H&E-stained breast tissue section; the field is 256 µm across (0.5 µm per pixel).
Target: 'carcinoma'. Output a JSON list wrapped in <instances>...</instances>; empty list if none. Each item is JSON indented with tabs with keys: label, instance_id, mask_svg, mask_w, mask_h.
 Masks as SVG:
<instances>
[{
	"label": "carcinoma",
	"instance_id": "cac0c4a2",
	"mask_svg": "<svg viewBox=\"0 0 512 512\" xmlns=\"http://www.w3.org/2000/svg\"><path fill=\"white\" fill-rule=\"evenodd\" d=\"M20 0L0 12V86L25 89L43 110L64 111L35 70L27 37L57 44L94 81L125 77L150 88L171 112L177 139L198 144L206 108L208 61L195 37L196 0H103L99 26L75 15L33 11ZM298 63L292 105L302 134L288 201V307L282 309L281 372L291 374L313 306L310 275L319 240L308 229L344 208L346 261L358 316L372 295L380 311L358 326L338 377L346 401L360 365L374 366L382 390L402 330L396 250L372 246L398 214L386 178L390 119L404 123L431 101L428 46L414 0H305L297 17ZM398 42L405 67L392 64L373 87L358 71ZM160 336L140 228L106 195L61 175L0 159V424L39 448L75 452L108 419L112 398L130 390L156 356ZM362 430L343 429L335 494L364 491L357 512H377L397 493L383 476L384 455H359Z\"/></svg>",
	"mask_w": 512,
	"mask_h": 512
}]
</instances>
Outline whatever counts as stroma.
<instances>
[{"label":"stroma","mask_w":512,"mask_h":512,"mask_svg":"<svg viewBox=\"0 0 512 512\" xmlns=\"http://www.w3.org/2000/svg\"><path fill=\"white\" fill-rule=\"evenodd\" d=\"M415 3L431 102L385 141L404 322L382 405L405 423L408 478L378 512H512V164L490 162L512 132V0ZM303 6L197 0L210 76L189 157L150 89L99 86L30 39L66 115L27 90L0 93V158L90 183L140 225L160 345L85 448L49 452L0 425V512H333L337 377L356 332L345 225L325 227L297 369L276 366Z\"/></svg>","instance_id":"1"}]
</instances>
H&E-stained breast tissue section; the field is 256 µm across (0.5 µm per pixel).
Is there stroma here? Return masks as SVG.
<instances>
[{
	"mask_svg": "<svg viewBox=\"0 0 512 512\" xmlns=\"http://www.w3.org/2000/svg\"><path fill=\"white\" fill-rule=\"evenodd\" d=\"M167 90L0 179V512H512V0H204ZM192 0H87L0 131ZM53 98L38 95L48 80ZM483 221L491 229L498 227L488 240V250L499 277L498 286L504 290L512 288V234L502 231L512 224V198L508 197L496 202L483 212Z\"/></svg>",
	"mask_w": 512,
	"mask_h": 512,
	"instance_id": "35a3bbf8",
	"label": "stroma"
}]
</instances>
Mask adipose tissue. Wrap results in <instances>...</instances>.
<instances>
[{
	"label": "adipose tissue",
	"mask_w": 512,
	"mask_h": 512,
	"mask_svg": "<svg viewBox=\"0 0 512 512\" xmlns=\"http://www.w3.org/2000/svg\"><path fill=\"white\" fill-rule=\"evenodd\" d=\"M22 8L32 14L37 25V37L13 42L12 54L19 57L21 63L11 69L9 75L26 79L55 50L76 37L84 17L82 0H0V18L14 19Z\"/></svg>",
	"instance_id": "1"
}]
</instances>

::::

_Exercise aim:_ Print the entries exactly. Include every one.

_Answer in full:_
H&E-stained breast tissue section; the field is 256 µm across (0.5 µm per pixel).
Target: 'carcinoma'. Output a JSON list wrapped in <instances>...</instances>; empty list if none. Each item is JSON indented with tabs with keys: label, instance_id, mask_svg, mask_w, mask_h.
 Masks as SVG:
<instances>
[{
	"label": "carcinoma",
	"instance_id": "cac0c4a2",
	"mask_svg": "<svg viewBox=\"0 0 512 512\" xmlns=\"http://www.w3.org/2000/svg\"><path fill=\"white\" fill-rule=\"evenodd\" d=\"M20 0L0 12V86L25 89L43 110L64 111L35 70L27 37L57 44L94 81L125 77L150 88L171 112L177 139L198 144L206 108L208 61L195 37L196 0H103L99 26L75 15L33 11ZM298 63L292 105L302 134L288 201V307L282 309L281 372L291 374L313 306L310 275L319 240L308 229L344 208L346 261L358 316L372 295L380 311L358 326L338 377L346 401L360 365L374 366L382 390L402 330L396 250L372 246L398 214L386 178L390 119L404 123L431 101L428 46L414 0H305L297 17ZM398 42L405 67L392 64L373 87L358 71ZM160 336L140 228L106 195L61 175L0 159V424L39 448L75 452L108 419L112 398L130 390L156 356ZM362 430L343 429L335 494L364 491L357 512H377L397 493L383 476L384 455H359Z\"/></svg>",
	"mask_w": 512,
	"mask_h": 512
}]
</instances>
Outline whatever counts as stroma.
<instances>
[{"label":"stroma","mask_w":512,"mask_h":512,"mask_svg":"<svg viewBox=\"0 0 512 512\" xmlns=\"http://www.w3.org/2000/svg\"><path fill=\"white\" fill-rule=\"evenodd\" d=\"M415 3L431 102L385 141L404 322L382 405L405 423L408 478L378 512H512V164L490 162L512 132V0ZM303 6L197 0L210 76L189 157L150 89L99 86L30 39L66 115L27 90L0 93V158L90 183L140 225L160 345L85 448L49 452L0 425V512H333L337 377L356 332L345 225L325 227L297 369L276 366Z\"/></svg>","instance_id":"1"}]
</instances>
H&E-stained breast tissue section; the field is 256 µm across (0.5 µm per pixel).
Is there stroma here? Return masks as SVG.
<instances>
[{
	"mask_svg": "<svg viewBox=\"0 0 512 512\" xmlns=\"http://www.w3.org/2000/svg\"><path fill=\"white\" fill-rule=\"evenodd\" d=\"M167 90L0 179V512H512V0H204ZM192 0H87L0 131ZM53 98L38 95L48 80ZM483 221L491 229L498 227L488 240V250L499 277L498 286L504 290L512 288V234L502 231L512 224V198L508 197L496 202L483 212Z\"/></svg>",
	"mask_w": 512,
	"mask_h": 512,
	"instance_id": "35a3bbf8",
	"label": "stroma"
}]
</instances>
Mask adipose tissue. Wrap results in <instances>...</instances>.
<instances>
[{
	"label": "adipose tissue",
	"mask_w": 512,
	"mask_h": 512,
	"mask_svg": "<svg viewBox=\"0 0 512 512\" xmlns=\"http://www.w3.org/2000/svg\"><path fill=\"white\" fill-rule=\"evenodd\" d=\"M22 8L32 14L37 25V37L13 42L12 54L19 57L21 63L11 69L9 75L26 79L55 50L76 37L84 17L82 0H0V18L14 19Z\"/></svg>",
	"instance_id": "1"
}]
</instances>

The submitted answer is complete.